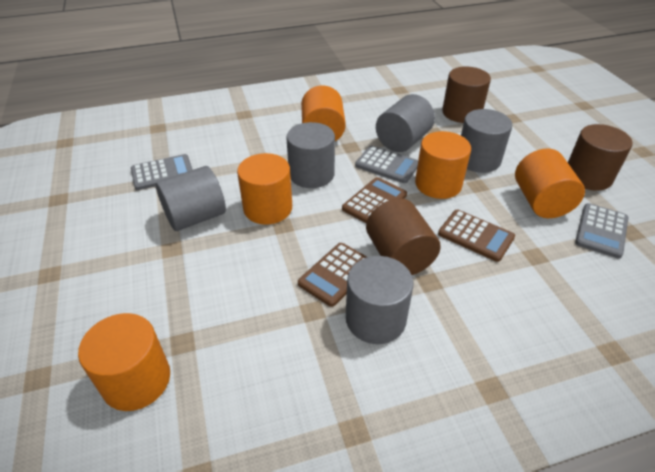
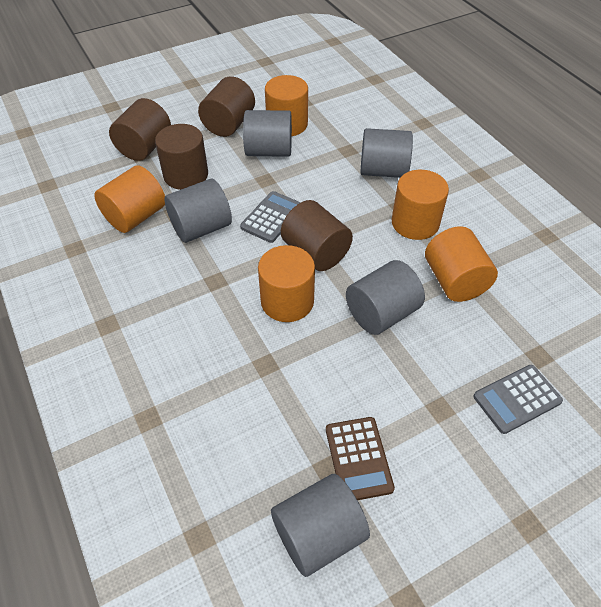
brown calculator: 3 -> 1
brown cylinder: 3 -> 4
grey calculator: 3 -> 2

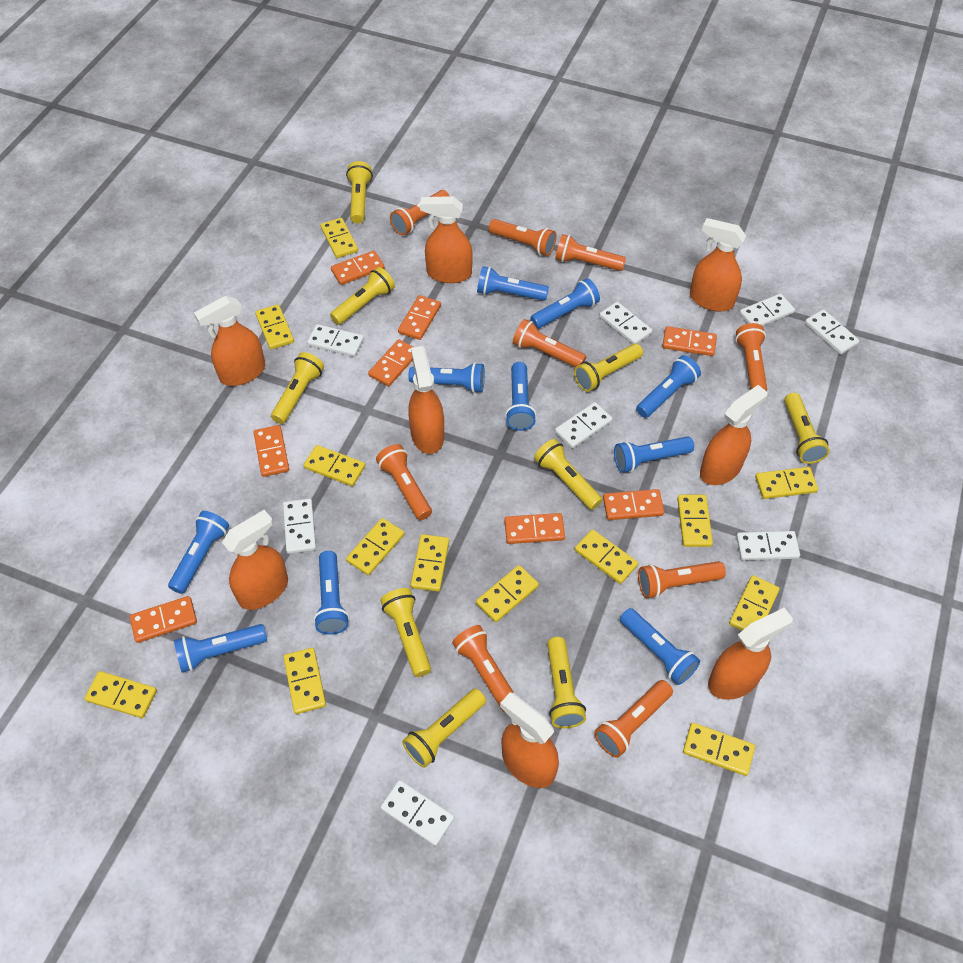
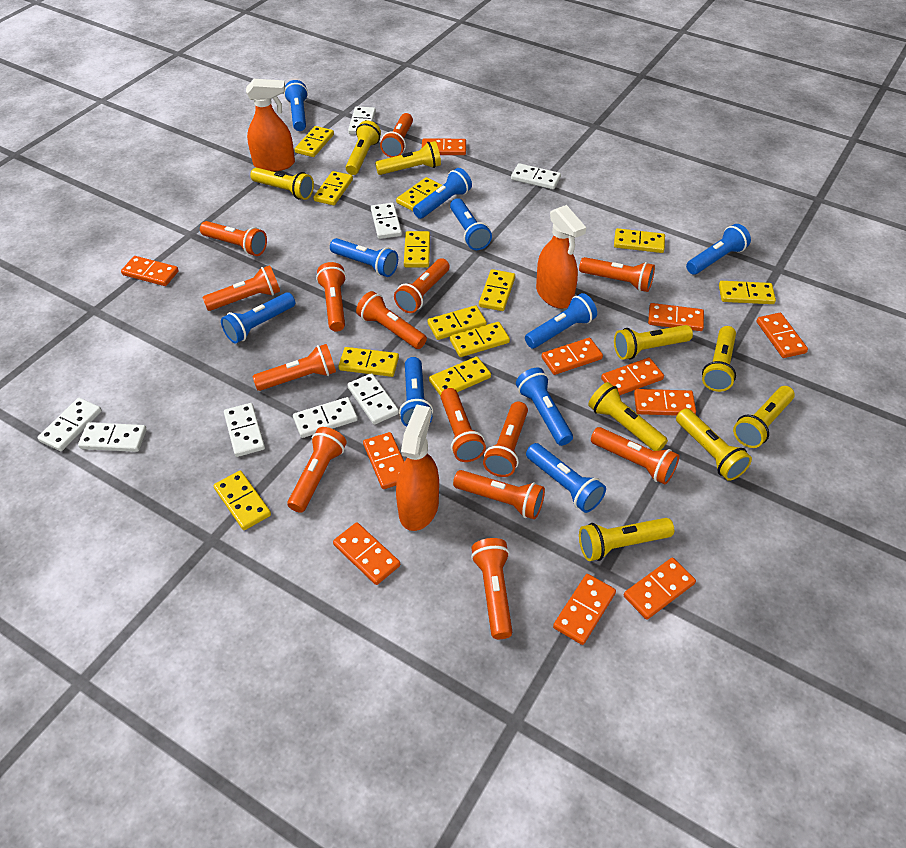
orange domino: 8 -> 11
orange flashlight: 9 -> 14
orange spray bottle: 8 -> 3
yellow domino: 13 -> 12

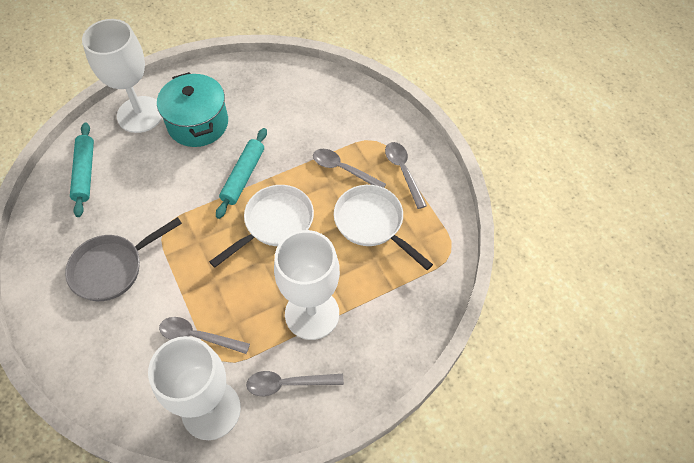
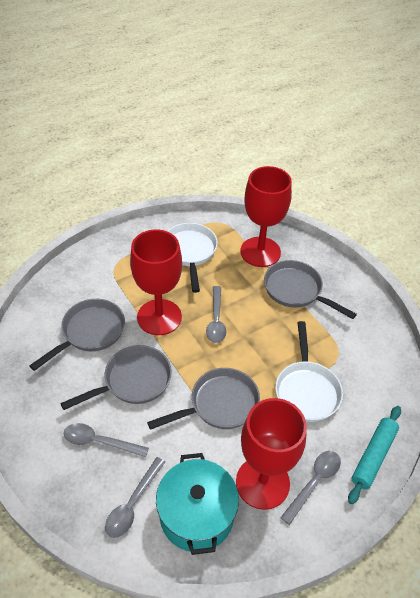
grey pan: 1 -> 4
red goblet: 0 -> 3
turquoise rolling pin: 2 -> 1
white goblet: 3 -> 0

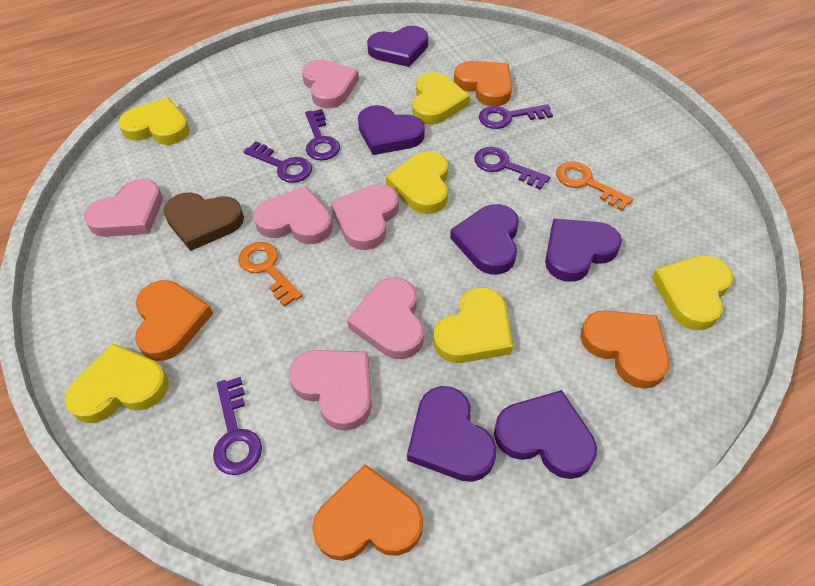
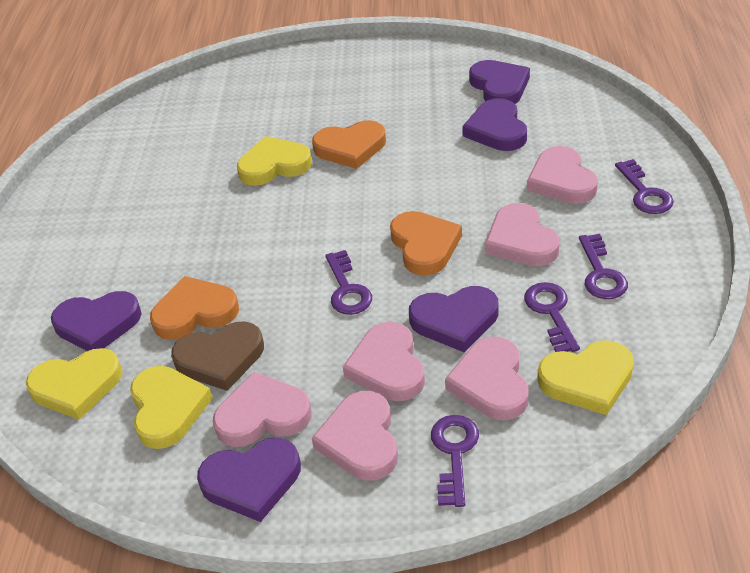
orange heart: 4 -> 3
orange key: 2 -> 0
purple heart: 6 -> 5
yellow heart: 6 -> 4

======

## Problem statement
No pictures should appear in the answer, which is to be the lines from the line with "turquoise rolling pin: 2 -> 1" through the end of the records above, restated exactly.

## Your solution
turquoise rolling pin: 2 -> 1
white goblet: 3 -> 0

orange heart: 4 -> 3
orange key: 2 -> 0
purple heart: 6 -> 5
yellow heart: 6 -> 4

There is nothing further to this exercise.